** Problem requirements **
When you reach the records below, output each one exactly.
***** Data in this exercise *****
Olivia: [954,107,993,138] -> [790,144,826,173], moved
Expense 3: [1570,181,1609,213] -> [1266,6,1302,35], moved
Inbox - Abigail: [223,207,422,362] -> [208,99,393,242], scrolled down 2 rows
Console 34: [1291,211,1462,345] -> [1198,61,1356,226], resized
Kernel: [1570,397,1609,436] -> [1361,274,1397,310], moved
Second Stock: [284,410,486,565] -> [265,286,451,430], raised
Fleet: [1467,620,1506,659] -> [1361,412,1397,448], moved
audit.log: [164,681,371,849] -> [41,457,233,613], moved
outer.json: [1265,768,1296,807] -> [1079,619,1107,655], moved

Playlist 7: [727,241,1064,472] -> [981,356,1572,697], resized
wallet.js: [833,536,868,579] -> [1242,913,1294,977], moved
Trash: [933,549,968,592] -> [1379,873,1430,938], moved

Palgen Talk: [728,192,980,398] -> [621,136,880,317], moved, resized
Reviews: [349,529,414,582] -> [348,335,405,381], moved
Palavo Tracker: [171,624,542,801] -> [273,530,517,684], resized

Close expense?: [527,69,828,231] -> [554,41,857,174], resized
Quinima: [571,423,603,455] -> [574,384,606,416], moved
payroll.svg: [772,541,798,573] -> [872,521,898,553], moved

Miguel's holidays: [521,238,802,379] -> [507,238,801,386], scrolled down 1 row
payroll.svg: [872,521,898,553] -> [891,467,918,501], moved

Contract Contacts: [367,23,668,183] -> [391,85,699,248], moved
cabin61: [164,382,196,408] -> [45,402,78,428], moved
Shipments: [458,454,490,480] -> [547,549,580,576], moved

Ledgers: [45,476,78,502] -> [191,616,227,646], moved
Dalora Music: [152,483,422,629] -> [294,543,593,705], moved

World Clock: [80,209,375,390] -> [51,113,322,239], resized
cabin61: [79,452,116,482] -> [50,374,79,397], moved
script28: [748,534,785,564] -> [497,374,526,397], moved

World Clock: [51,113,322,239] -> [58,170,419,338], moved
*****
** Finished exercise **
Olivia: [954,107,993,138] -> [790,144,826,173], moved
Expense 3: [1570,181,1609,213] -> [1266,6,1302,35], moved
Inbox - Abigail: [223,207,422,362] -> [208,99,393,242], scrolled down 2 rows
Console 34: [1291,211,1462,345] -> [1198,61,1356,226], resized
Kernel: [1570,397,1609,436] -> [1361,274,1397,310], moved
Second Stock: [284,410,486,565] -> [265,286,451,430], raised
Fleet: [1467,620,1506,659] -> [1361,412,1397,448], moved
audit.log: [164,681,371,849] -> [41,457,233,613], moved
outer.json: [1265,768,1296,807] -> [1079,619,1107,655], moved

Playlist 7: [727,241,1064,472] -> [981,356,1572,697], resized
wallet.js: [833,536,868,579] -> [1242,913,1294,977], moved
Trash: [933,549,968,592] -> [1379,873,1430,938], moved

Palgen Talk: [728,192,980,398] -> [621,136,880,317], moved, resized
Reviews: [349,529,414,582] -> [348,335,405,381], moved
Palavo Tracker: [171,624,542,801] -> [273,530,517,684], resized

Close expense?: [527,69,828,231] -> [554,41,857,174], resized
Quinima: [571,423,603,455] -> [574,384,606,416], moved
payroll.svg: [772,541,798,573] -> [872,521,898,553], moved

Miguel's holidays: [521,238,802,379] -> [507,238,801,386], scrolled down 1 row
payroll.svg: [872,521,898,553] -> [891,467,918,501], moved

Contract Contacts: [367,23,668,183] -> [391,85,699,248], moved
cabin61: [164,382,196,408] -> [45,402,78,428], moved
Shipments: [458,454,490,480] -> [547,549,580,576], moved

Ledgers: [45,476,78,502] -> [191,616,227,646], moved
Dalora Music: [152,483,422,629] -> [294,543,593,705], moved

World Clock: [80,209,375,390] -> [51,113,322,239], resized
cabin61: [79,452,116,482] -> [50,374,79,397], moved
script28: [748,534,785,564] -> [497,374,526,397], moved

World Clock: [51,113,322,239] -> [58,170,419,338], moved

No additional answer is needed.